(What the task requires) Set every entry below down once more, exactly as it stands, without images.
[Material shown — start]
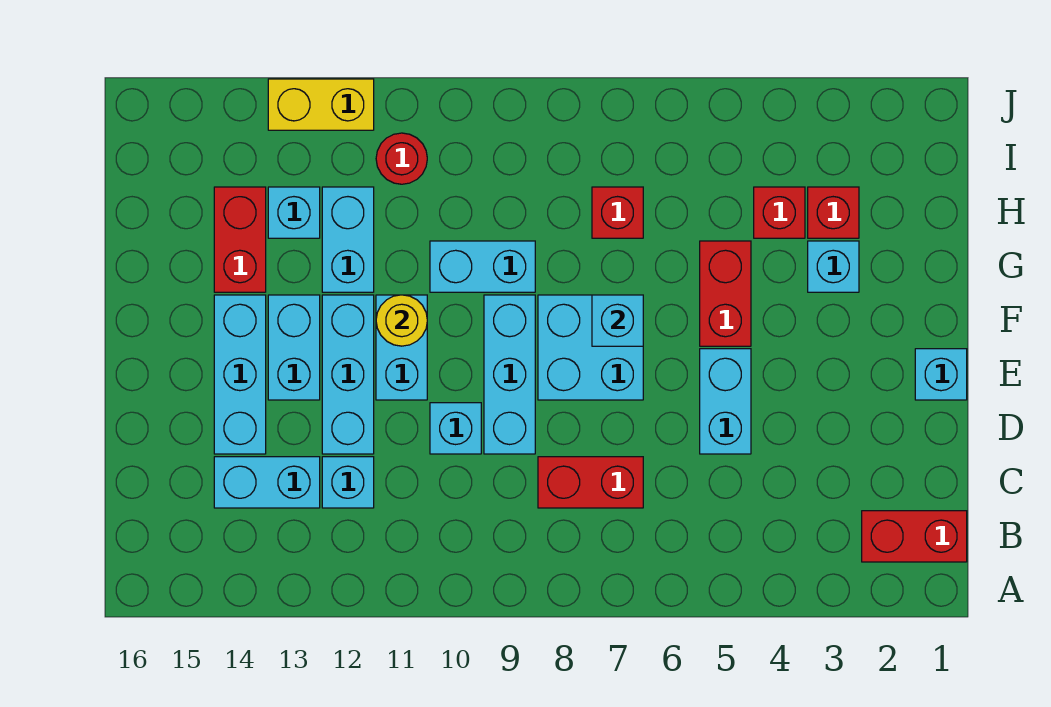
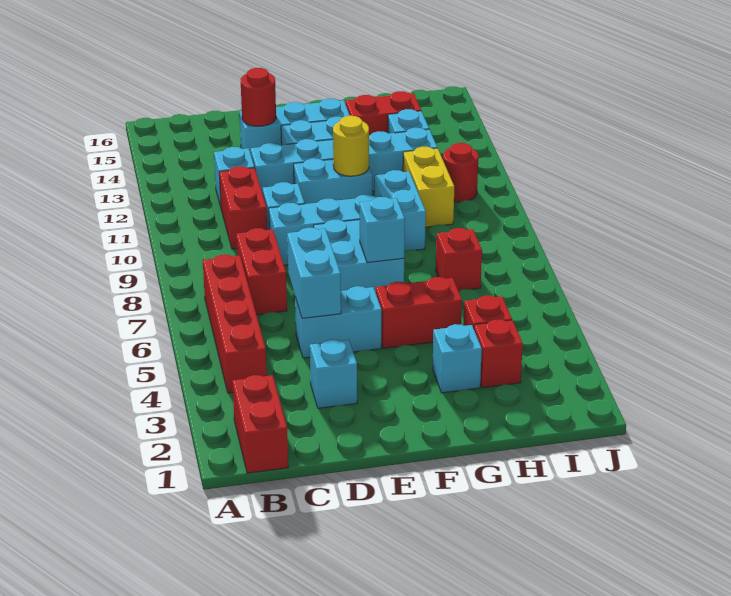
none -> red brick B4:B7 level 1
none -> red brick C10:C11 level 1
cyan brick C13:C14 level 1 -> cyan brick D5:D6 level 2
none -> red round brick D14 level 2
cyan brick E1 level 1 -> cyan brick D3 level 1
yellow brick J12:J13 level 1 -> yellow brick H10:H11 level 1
[Material shown — finish]
(Exercise response)
none -> red brick B4:B7 level 1
none -> red brick C10:C11 level 1
cyan brick C13:C14 level 1 -> cyan brick D5:D6 level 2
none -> red round brick D14 level 2
cyan brick E1 level 1 -> cyan brick D3 level 1
yellow brick J12:J13 level 1 -> yellow brick H10:H11 level 1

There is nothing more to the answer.